:: Data for analysis

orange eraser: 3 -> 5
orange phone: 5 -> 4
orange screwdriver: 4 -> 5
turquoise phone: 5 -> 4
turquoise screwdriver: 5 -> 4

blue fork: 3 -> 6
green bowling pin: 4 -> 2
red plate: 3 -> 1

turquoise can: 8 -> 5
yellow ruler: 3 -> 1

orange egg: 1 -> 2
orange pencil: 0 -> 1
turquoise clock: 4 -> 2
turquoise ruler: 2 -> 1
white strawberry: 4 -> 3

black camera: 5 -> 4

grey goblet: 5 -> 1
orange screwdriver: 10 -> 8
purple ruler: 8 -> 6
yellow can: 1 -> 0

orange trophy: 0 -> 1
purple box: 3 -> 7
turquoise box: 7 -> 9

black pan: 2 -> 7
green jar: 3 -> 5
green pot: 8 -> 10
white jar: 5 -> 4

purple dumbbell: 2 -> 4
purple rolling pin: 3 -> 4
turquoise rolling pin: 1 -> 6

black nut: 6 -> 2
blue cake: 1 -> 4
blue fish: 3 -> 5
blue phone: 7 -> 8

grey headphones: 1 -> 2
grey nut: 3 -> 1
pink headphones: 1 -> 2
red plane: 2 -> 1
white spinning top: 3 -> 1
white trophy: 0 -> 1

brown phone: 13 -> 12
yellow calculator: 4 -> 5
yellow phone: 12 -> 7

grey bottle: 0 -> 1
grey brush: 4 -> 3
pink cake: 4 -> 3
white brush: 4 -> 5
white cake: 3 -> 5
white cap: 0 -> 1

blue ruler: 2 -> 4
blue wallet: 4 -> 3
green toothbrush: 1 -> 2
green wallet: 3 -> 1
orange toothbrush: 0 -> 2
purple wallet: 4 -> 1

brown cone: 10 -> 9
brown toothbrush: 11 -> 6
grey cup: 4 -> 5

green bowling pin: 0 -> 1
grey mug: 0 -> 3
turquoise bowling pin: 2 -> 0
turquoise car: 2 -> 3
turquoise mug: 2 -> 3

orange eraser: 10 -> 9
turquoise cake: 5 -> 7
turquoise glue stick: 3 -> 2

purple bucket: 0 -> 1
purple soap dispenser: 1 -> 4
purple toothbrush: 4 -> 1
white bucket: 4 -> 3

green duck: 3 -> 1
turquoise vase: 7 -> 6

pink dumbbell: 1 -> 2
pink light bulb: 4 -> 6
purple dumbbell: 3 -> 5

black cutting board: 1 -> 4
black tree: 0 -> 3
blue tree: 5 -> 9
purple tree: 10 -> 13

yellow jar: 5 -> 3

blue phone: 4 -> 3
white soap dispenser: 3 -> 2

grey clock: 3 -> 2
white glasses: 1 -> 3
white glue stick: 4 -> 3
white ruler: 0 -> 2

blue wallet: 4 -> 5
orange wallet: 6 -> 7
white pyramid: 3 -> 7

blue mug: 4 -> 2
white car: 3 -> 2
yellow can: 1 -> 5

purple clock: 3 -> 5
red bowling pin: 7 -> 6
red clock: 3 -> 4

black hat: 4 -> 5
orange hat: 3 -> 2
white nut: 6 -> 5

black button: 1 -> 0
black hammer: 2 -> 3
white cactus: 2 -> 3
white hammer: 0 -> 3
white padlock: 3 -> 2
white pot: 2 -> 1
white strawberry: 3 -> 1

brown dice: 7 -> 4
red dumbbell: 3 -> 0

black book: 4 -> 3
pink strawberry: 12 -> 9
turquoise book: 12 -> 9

::::

(About this task): Could you set down, word for word, only the lines above from the line with "white bucket: 4 -> 3" to the line with "orange wallet: 6 -> 7", including both?

(Your response):
white bucket: 4 -> 3

green duck: 3 -> 1
turquoise vase: 7 -> 6

pink dumbbell: 1 -> 2
pink light bulb: 4 -> 6
purple dumbbell: 3 -> 5

black cutting board: 1 -> 4
black tree: 0 -> 3
blue tree: 5 -> 9
purple tree: 10 -> 13

yellow jar: 5 -> 3

blue phone: 4 -> 3
white soap dispenser: 3 -> 2

grey clock: 3 -> 2
white glasses: 1 -> 3
white glue stick: 4 -> 3
white ruler: 0 -> 2

blue wallet: 4 -> 5
orange wallet: 6 -> 7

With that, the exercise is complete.